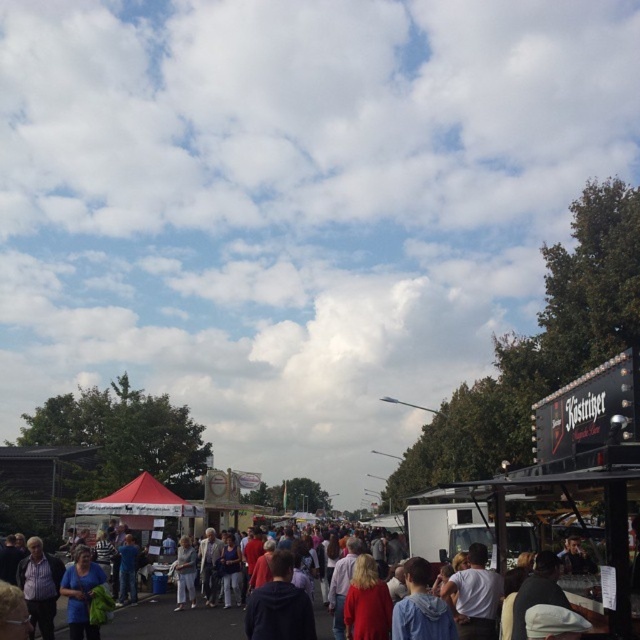
Question: Which point appears farthest from the camera in this image?

Choices:
 (A) (140, 612)
 (B) (77, 561)

Answer: (A)

Question: Which point is closer to the camera taking this photo?

Choices:
 (A) (86, 596)
 (B) (204, 636)

Answer: (A)

Question: Observing the image, what is the correct spatial positioning of dark blue hoodie at center in reference to blue cotton shirt at lower left?

Choices:
 (A) right
 (B) left

Answer: (A)

Question: Does matte blue hoodie at center come behind dark blue hoodie at center?

Choices:
 (A) no
 (B) yes

Answer: (B)

Question: Which is nearer to the dark blue hoodie at center?

Choices:
 (A) blue cotton shirt at lower left
 (B) matte blue hoodie at center

Answer: (B)

Question: Does matte blue hoodie at center appear on the left side of blue cotton shirt at lower left?

Choices:
 (A) no
 (B) yes

Answer: (A)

* _Your instructions_: Go through the entries above and copy out every line that contains the string "shirt". Case counts, so a line matches only if the capitalization is the same.

* _Full solution_:
Question: Observing the image, what is the correct spatial positioning of dark blue hoodie at center in reference to blue cotton shirt at lower left?
 (A) blue cotton shirt at lower left
Question: Does matte blue hoodie at center appear on the left side of blue cotton shirt at lower left?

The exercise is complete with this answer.